[Object tracking records]
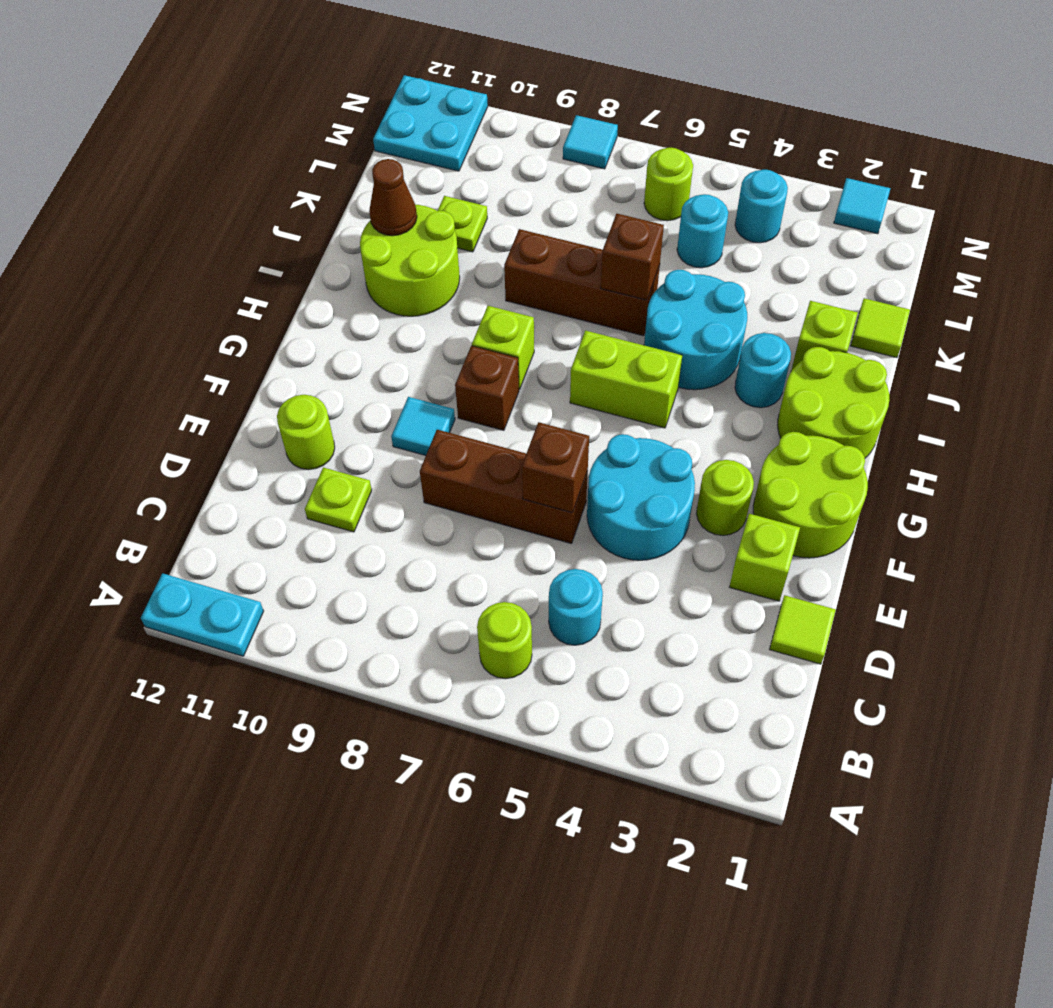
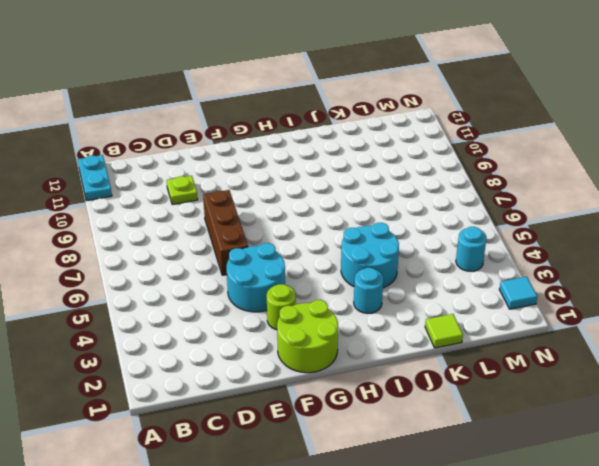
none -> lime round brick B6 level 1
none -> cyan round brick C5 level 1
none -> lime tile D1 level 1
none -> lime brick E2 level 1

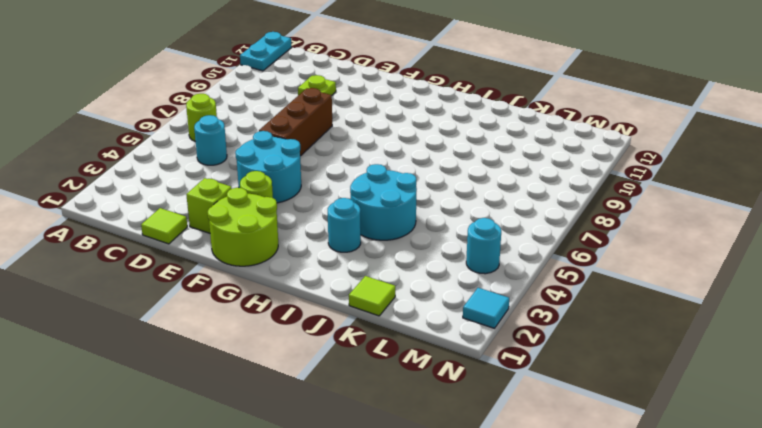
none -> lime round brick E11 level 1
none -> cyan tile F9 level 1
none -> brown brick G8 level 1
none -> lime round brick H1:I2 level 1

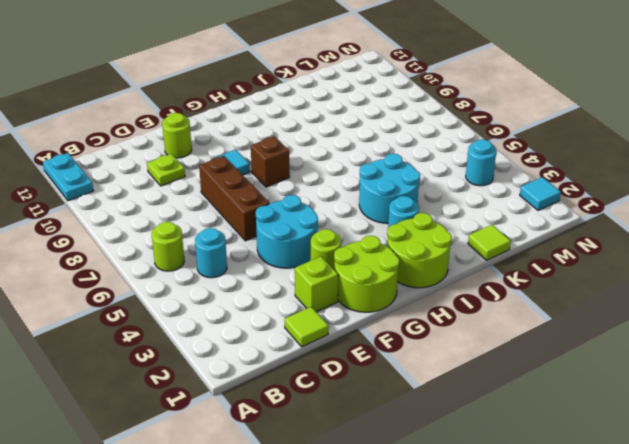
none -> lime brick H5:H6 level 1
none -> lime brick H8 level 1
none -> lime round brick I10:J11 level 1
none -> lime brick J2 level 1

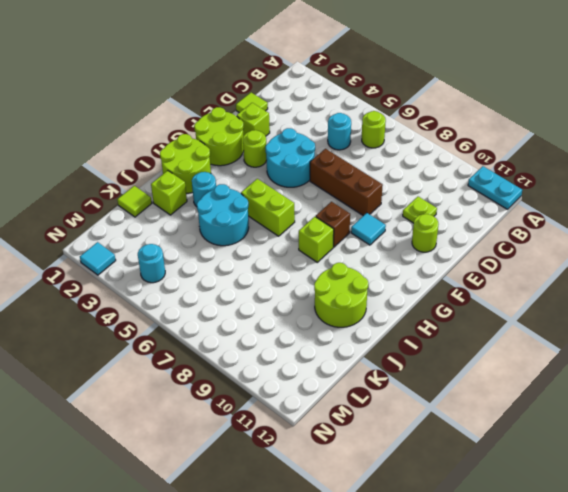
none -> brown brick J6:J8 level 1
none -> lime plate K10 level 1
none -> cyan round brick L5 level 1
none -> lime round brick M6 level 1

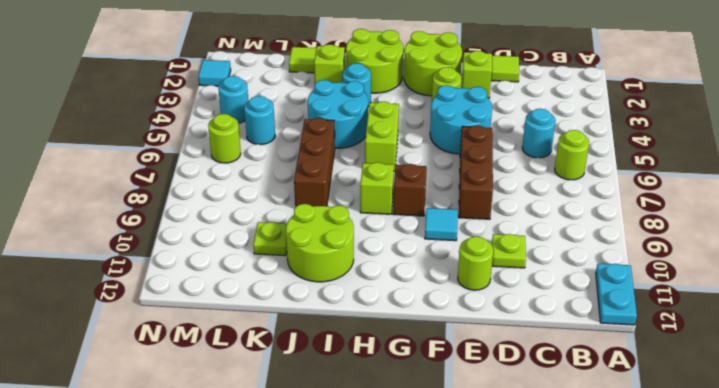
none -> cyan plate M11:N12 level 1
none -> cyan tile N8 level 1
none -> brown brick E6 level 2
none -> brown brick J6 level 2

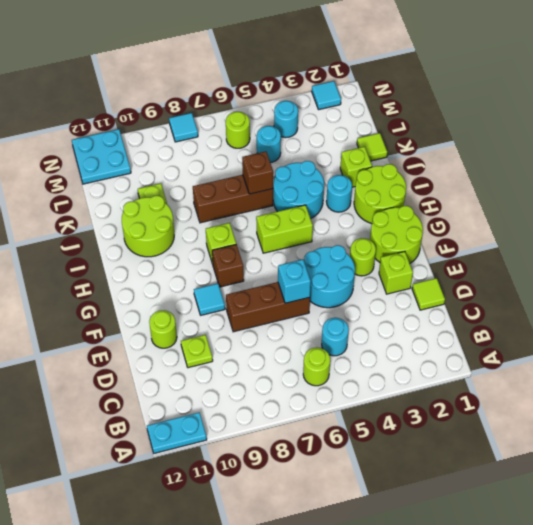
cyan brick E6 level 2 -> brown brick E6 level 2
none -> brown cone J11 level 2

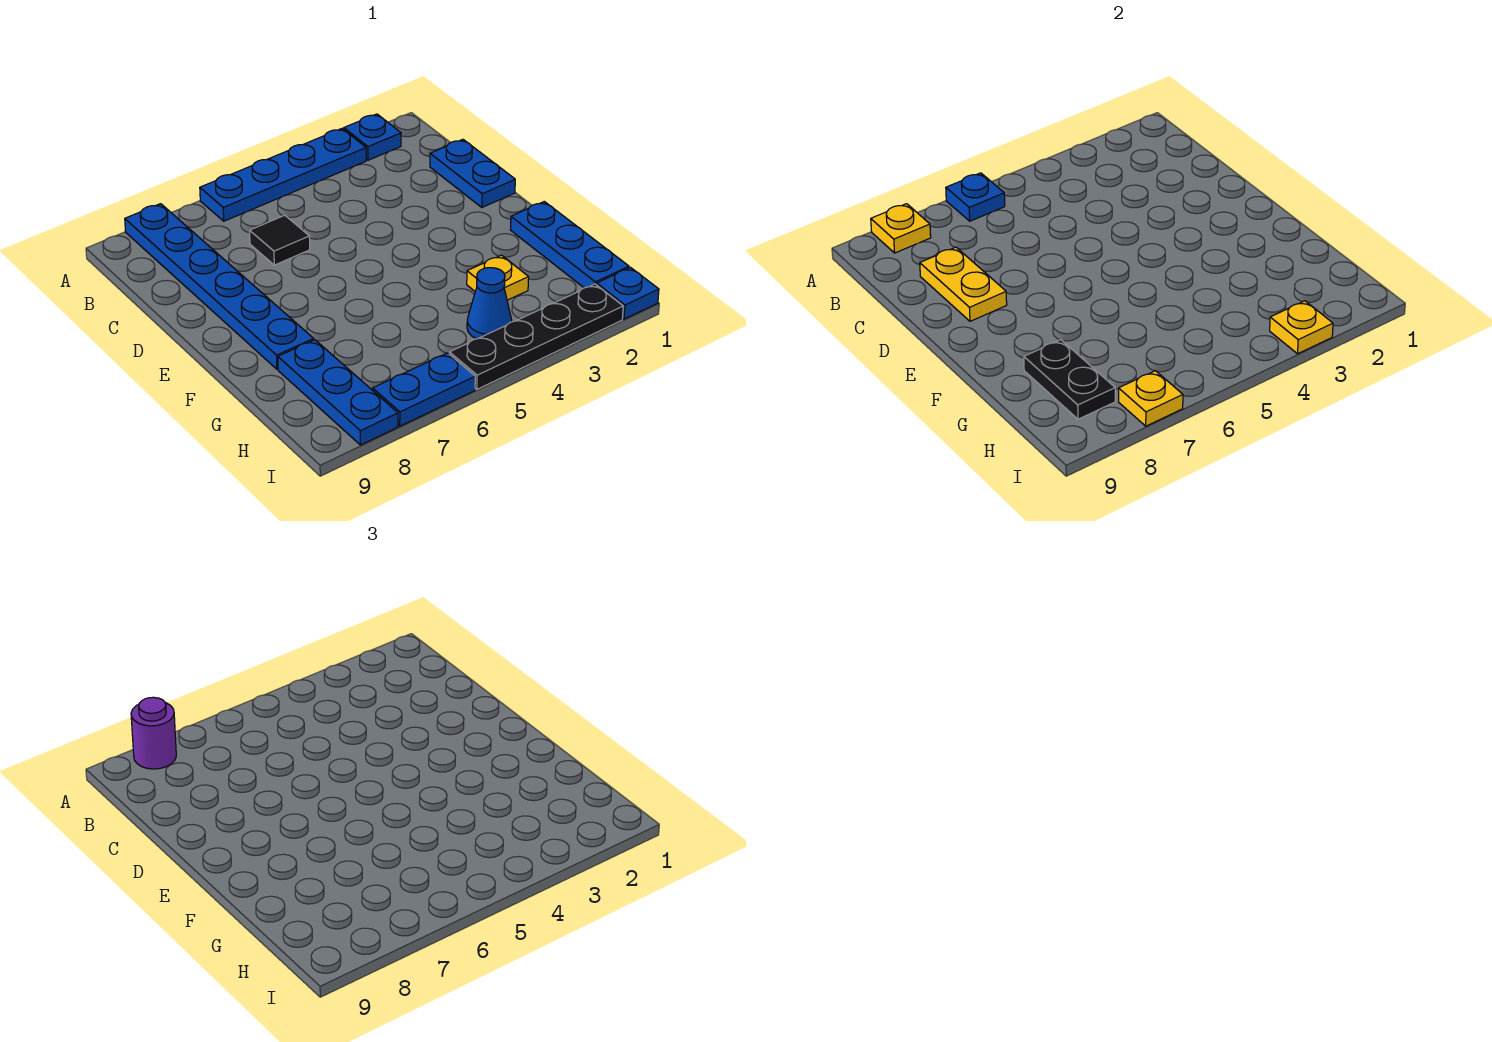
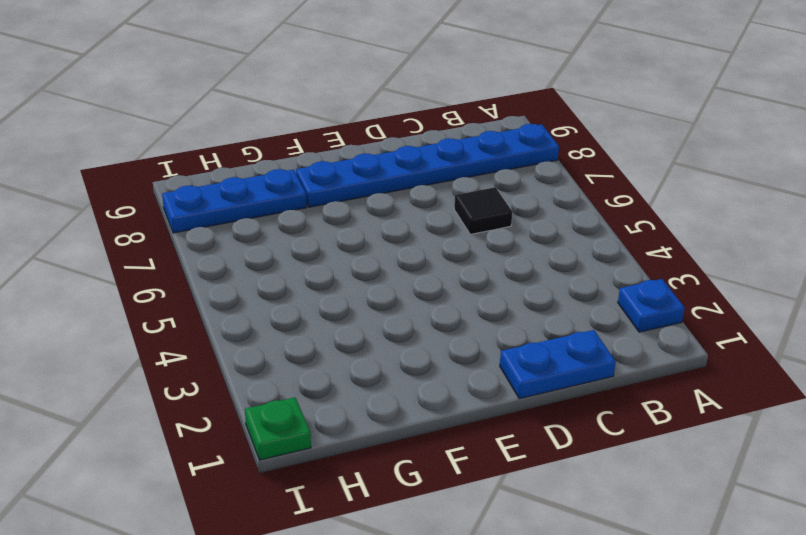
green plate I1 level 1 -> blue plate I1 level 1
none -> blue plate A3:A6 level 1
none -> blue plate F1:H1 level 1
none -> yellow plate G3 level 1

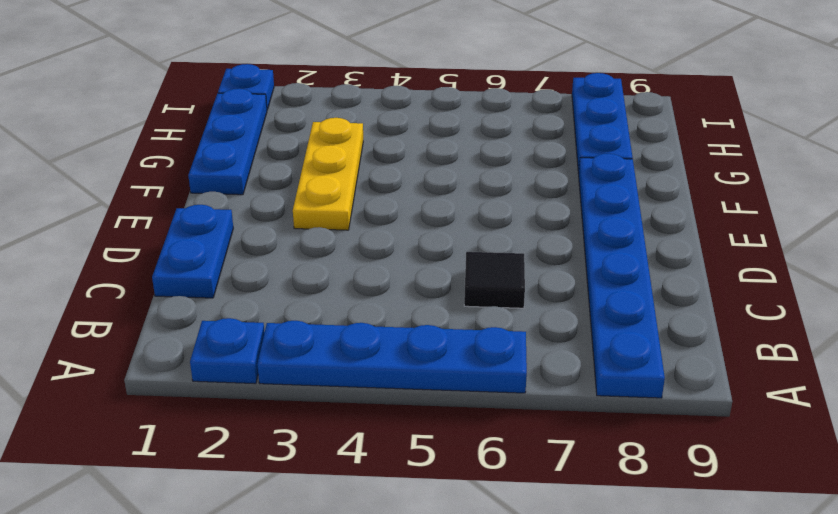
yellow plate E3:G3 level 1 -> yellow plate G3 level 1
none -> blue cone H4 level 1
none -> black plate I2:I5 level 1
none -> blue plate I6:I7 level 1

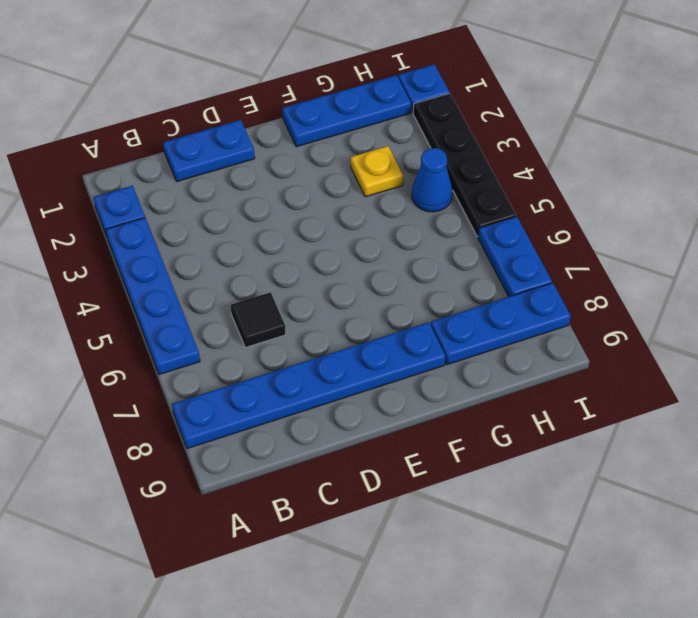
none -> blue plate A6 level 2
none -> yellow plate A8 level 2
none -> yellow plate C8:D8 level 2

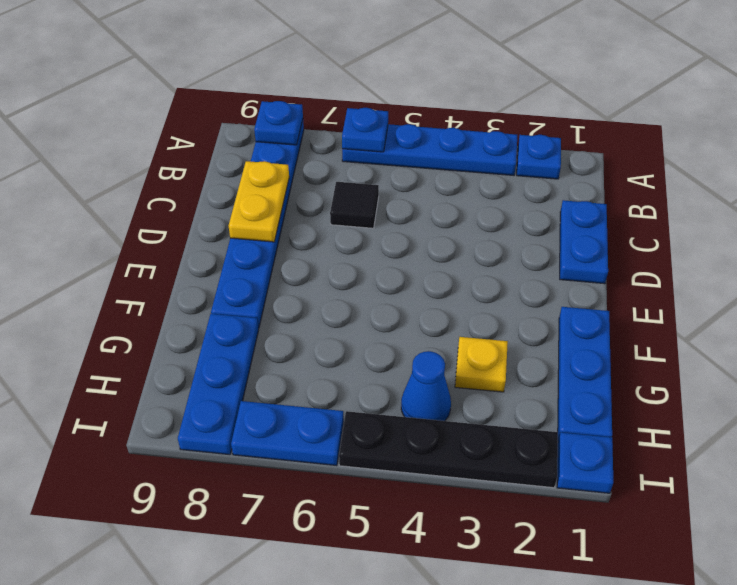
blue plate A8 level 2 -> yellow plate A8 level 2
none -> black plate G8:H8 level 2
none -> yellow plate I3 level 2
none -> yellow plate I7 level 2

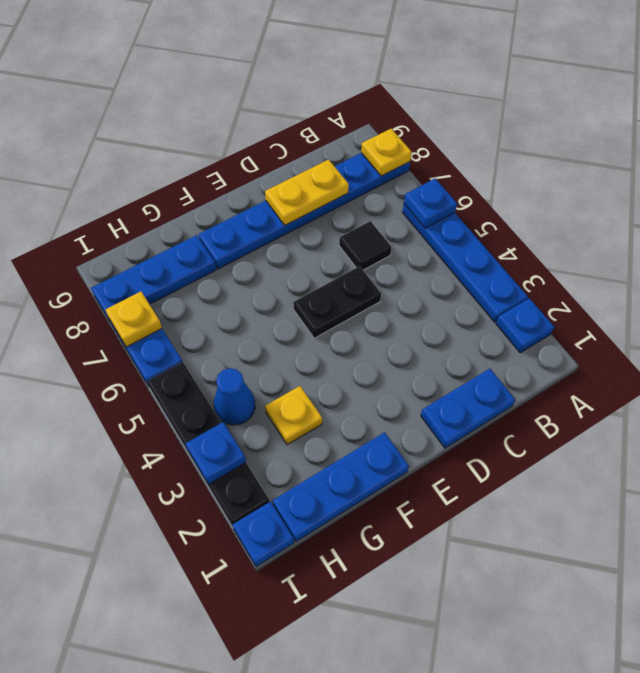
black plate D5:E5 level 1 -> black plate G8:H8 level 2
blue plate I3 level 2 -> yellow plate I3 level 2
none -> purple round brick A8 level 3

» About this exercise
From the records above, report the count of lines containing "cone" and nothing more.

» Output for this task
2